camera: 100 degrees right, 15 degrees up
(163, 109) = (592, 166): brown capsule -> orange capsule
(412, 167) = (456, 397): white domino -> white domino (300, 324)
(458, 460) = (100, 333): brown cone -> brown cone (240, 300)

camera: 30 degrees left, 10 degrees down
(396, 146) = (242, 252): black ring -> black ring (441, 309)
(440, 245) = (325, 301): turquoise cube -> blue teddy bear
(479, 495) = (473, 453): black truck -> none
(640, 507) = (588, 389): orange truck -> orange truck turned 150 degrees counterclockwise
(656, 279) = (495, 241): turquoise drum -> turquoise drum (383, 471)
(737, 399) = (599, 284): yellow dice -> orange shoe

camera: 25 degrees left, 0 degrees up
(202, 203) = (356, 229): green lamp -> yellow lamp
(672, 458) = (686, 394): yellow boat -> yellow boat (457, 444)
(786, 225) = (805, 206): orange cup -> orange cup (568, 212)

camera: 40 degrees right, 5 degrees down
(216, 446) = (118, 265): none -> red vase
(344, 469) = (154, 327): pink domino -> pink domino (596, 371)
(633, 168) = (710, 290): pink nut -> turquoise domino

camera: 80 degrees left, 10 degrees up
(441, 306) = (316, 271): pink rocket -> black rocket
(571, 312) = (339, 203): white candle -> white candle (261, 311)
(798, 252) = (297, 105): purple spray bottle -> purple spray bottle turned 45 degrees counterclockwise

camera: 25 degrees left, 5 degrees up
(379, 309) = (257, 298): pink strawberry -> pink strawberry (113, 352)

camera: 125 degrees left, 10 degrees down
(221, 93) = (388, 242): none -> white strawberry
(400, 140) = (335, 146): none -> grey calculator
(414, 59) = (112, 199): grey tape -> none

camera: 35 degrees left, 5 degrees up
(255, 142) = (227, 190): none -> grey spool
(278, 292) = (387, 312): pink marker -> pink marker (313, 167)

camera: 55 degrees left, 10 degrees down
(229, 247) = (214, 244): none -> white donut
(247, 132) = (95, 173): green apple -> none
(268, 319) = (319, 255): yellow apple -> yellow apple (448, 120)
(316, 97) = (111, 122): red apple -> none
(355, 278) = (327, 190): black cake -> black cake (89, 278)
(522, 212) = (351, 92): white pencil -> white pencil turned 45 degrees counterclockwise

> [TASK DIRECTIONS]: Out of the records above, pull each line containing the word "apple".

> [RESPONSE]:
(247, 132) = (95, 173): green apple -> none
(268, 319) = (319, 255): yellow apple -> yellow apple (448, 120)
(316, 97) = (111, 122): red apple -> none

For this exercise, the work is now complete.